Find the string "moved" in the material. Copy every line that has it.

**INFORMATION SHOWN**
══════════

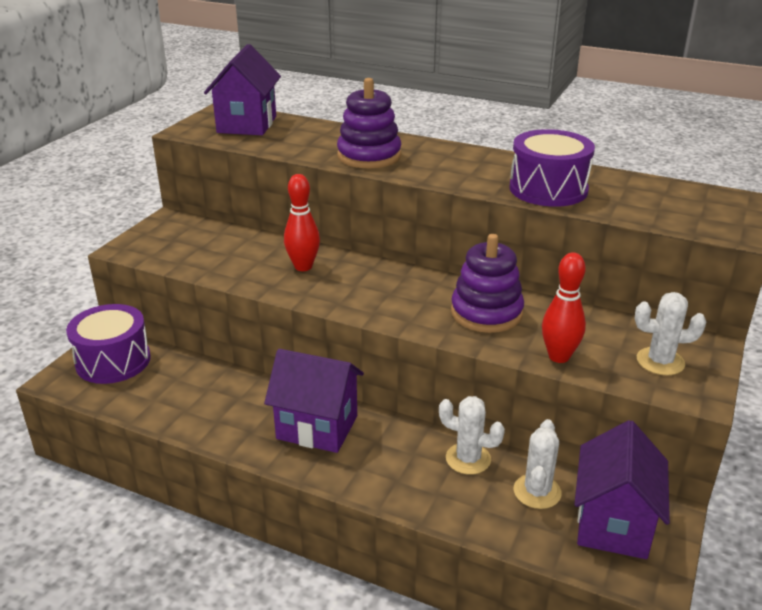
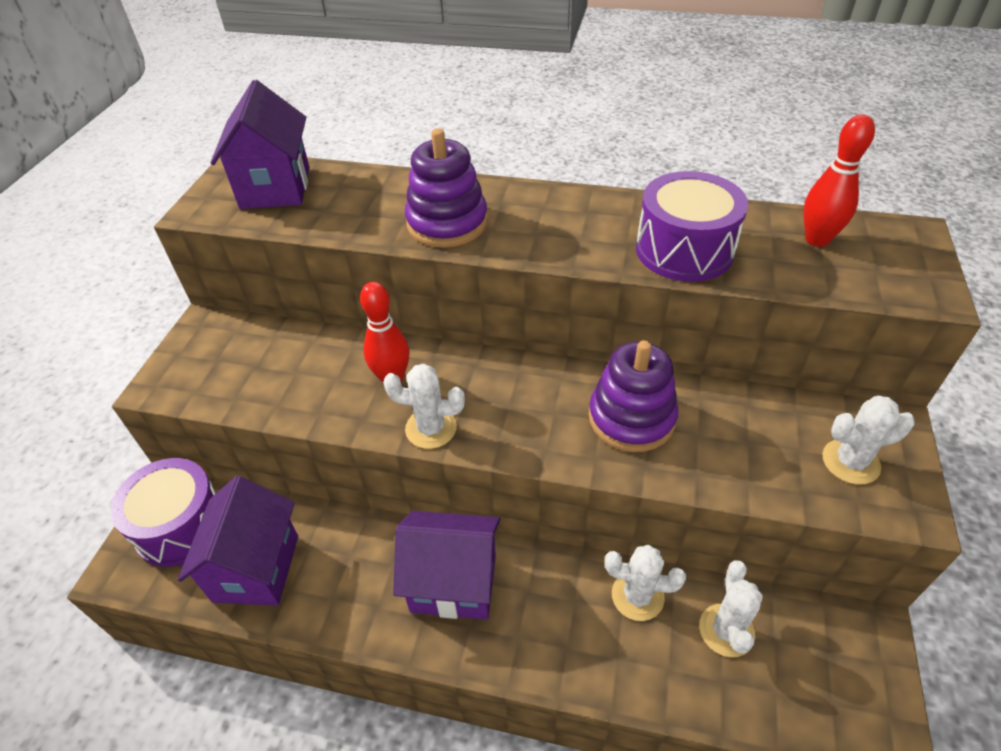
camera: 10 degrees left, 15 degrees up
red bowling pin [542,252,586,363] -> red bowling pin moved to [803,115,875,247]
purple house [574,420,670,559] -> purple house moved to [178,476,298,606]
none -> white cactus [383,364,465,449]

══════════

**SOLUTION**
red bowling pin [542,252,586,363] -> red bowling pin moved to [803,115,875,247]
purple house [574,420,670,559] -> purple house moved to [178,476,298,606]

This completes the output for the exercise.